(Dataset entries)

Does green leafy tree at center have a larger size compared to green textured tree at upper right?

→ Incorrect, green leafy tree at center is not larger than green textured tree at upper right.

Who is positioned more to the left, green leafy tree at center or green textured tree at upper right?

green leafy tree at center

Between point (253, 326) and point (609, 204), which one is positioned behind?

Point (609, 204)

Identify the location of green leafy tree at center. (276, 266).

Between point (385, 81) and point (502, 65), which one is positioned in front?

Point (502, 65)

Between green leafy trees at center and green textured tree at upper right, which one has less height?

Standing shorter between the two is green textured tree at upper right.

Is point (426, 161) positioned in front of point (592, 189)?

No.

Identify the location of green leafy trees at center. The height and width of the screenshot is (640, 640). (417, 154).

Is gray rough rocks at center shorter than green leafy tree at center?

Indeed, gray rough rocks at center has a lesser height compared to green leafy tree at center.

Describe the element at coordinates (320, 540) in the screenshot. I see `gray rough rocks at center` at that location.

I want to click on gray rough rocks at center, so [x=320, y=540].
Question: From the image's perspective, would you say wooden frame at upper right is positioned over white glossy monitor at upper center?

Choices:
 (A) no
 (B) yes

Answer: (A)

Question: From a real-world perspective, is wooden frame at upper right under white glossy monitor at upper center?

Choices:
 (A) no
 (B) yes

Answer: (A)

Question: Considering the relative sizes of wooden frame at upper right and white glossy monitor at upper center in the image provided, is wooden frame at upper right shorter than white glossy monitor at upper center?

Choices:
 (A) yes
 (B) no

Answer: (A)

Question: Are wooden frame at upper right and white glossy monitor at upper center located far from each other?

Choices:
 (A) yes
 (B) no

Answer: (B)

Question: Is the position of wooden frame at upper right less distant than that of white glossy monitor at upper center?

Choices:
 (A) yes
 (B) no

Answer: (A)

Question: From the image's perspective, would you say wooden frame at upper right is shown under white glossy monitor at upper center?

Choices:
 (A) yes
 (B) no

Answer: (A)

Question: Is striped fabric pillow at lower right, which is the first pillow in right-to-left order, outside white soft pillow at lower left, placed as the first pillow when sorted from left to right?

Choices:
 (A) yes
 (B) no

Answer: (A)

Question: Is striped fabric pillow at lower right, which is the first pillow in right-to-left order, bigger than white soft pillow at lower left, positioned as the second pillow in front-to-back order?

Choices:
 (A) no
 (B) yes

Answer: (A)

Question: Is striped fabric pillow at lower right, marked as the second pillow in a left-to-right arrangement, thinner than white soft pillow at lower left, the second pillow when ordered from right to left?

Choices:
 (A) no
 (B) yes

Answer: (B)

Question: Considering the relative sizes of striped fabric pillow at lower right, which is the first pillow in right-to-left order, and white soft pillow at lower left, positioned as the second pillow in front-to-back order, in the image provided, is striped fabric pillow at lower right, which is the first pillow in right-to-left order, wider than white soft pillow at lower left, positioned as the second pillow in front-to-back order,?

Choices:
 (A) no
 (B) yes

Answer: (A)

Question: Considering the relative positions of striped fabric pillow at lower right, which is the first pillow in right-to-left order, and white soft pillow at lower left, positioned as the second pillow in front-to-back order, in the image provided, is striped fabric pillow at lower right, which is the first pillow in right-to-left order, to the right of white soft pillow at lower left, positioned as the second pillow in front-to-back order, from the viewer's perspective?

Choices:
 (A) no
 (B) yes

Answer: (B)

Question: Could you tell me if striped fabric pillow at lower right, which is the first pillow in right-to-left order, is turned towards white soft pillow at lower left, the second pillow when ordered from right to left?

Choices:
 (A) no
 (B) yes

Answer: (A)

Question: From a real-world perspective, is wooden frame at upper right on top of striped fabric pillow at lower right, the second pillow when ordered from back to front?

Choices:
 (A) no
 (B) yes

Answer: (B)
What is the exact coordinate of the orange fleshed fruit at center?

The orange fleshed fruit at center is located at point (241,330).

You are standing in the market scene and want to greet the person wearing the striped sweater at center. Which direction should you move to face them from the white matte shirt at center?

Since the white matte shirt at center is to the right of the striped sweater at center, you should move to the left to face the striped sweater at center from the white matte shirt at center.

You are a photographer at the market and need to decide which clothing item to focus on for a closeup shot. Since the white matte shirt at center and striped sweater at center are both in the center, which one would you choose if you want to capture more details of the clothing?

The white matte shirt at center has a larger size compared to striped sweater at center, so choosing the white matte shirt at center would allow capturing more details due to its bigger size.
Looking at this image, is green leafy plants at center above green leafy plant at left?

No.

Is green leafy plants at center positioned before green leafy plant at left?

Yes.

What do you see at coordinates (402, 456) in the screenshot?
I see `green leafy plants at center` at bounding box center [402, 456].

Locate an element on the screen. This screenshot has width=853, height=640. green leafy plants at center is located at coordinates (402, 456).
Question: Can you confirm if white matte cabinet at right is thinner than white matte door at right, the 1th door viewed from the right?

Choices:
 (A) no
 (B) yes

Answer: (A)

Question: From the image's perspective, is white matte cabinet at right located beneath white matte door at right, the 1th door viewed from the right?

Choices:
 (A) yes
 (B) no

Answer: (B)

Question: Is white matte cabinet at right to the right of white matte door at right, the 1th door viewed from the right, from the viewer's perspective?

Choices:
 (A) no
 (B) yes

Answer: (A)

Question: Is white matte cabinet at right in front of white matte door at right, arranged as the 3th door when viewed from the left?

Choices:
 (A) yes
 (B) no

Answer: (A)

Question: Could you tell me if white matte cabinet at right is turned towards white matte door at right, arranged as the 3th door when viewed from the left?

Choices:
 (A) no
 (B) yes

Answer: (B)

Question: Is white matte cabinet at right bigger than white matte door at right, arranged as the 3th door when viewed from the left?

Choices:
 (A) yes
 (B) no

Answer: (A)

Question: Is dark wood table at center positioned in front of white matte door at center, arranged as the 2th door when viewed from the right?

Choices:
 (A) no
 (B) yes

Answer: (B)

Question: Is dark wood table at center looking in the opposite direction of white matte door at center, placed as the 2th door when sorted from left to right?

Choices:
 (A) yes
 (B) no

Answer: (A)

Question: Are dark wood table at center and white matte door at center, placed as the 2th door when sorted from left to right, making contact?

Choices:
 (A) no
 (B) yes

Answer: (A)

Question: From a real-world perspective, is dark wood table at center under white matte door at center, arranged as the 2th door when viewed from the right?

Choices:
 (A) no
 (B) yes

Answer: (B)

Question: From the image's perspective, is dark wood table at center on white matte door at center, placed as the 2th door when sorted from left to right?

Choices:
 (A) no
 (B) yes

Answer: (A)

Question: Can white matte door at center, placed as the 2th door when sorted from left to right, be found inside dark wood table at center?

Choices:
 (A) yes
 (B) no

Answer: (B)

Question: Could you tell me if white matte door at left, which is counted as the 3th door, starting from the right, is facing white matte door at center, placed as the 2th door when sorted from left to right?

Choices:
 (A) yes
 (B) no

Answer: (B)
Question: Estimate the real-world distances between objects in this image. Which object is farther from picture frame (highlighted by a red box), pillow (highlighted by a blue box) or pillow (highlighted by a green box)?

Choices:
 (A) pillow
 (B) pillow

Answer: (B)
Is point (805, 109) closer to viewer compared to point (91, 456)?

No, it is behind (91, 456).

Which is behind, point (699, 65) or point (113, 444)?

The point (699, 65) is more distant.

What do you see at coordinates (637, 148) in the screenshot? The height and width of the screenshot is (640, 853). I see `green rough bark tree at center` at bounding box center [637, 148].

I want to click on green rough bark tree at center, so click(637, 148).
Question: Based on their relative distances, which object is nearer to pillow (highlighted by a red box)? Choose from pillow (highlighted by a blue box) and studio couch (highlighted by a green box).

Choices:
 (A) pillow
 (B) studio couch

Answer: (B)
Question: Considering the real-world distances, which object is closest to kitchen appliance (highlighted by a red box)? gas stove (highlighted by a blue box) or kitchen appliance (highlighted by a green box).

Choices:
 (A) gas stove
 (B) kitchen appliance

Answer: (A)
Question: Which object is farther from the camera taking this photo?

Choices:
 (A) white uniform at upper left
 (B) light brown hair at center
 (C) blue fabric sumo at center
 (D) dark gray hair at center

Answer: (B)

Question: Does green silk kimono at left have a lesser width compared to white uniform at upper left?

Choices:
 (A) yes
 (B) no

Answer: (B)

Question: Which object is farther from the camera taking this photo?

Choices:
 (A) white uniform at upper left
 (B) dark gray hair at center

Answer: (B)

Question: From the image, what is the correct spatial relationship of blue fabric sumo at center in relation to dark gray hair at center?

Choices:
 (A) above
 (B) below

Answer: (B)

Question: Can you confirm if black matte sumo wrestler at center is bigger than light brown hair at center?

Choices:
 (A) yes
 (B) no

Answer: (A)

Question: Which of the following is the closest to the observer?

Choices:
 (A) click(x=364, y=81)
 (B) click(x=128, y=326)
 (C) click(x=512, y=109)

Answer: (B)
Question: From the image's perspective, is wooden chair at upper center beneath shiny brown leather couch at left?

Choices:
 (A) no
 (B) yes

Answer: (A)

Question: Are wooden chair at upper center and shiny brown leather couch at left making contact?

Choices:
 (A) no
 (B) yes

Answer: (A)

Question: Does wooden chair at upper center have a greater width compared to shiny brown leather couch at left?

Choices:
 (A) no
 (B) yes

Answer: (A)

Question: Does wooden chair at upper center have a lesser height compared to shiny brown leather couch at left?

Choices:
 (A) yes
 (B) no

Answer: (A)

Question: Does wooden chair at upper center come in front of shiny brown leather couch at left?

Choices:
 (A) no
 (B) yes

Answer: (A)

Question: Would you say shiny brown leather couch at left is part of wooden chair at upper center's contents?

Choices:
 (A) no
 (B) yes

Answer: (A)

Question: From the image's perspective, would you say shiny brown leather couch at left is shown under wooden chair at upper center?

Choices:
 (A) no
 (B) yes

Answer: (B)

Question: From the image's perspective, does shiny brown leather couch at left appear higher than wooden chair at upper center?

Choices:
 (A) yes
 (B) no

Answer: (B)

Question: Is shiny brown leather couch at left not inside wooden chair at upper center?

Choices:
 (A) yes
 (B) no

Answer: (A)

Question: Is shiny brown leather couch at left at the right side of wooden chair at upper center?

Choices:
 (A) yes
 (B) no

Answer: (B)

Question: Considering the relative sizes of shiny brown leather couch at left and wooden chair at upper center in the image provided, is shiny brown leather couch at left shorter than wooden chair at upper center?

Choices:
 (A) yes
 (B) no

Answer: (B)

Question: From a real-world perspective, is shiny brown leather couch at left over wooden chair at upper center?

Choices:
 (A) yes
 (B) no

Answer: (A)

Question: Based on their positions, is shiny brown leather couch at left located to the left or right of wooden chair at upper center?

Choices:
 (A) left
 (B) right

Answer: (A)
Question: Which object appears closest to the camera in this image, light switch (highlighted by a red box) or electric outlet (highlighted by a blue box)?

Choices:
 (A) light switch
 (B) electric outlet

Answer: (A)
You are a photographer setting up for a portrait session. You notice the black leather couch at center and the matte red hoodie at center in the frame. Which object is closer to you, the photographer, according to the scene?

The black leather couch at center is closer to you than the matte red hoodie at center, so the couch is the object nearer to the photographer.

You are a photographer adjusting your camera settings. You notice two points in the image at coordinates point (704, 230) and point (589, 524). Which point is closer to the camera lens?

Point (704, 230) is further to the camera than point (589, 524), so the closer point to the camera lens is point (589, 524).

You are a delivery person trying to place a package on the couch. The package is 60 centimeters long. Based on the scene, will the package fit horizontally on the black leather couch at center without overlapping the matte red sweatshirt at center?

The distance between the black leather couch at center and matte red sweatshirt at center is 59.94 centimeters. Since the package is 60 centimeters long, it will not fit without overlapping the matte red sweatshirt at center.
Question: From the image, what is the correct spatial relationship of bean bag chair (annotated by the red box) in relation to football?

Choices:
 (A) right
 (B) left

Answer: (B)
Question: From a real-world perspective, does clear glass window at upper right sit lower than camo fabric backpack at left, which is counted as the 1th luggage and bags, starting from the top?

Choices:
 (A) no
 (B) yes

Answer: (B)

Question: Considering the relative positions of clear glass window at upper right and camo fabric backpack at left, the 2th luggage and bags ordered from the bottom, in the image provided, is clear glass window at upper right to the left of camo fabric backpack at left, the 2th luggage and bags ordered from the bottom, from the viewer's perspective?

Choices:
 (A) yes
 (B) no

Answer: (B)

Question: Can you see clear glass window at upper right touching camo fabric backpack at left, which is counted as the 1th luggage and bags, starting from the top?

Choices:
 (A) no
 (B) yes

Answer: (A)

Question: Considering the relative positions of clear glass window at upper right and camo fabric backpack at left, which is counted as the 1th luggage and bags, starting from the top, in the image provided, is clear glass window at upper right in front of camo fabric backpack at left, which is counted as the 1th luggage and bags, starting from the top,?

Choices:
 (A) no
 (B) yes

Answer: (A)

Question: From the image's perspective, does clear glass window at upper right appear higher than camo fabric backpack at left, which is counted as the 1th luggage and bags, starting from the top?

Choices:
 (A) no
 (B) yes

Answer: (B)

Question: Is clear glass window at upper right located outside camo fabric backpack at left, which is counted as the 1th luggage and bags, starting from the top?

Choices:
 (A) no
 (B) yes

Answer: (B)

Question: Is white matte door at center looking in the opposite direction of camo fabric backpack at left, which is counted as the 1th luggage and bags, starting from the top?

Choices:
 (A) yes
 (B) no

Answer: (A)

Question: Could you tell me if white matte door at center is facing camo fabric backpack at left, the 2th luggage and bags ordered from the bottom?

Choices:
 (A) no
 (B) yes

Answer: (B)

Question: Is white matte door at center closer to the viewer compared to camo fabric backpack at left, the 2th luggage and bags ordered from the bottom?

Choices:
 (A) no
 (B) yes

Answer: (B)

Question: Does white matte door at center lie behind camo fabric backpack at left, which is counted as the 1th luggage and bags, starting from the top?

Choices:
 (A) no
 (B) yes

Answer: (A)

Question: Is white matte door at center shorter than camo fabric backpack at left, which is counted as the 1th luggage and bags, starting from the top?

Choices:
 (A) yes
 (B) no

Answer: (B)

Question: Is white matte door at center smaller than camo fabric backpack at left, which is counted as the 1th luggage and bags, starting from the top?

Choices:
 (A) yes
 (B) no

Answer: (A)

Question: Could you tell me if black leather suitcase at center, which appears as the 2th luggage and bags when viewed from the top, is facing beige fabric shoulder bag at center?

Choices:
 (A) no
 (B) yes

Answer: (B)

## Task to complete
In the listing, take everything from the line containing "Question: Considering the relative sizes of shiny" down to the line containing "Question: Which object appears" and swap "wooden chair" for "oak chair". Return only those lines, with nothing else changed.

## Exercise answer
Question: Considering the relative sizes of shiny brown leather couch at left and oak chair at upper center in the image provided, is shiny brown leather couch at left shorter than oak chair at upper center?

Choices:
 (A) yes
 (B) no

Answer: (B)

Question: From a real-world perspective, is shiny brown leather couch at left over oak chair at upper center?

Choices:
 (A) yes
 (B) no

Answer: (A)

Question: Based on their positions, is shiny brown leather couch at left located to the left or right of oak chair at upper center?

Choices:
 (A) left
 (B) right

Answer: (A)
Question: Which object appears closest to the camera in this image, light switch (highlighted by a red box) or electric outlet (highlighted by a blue box)?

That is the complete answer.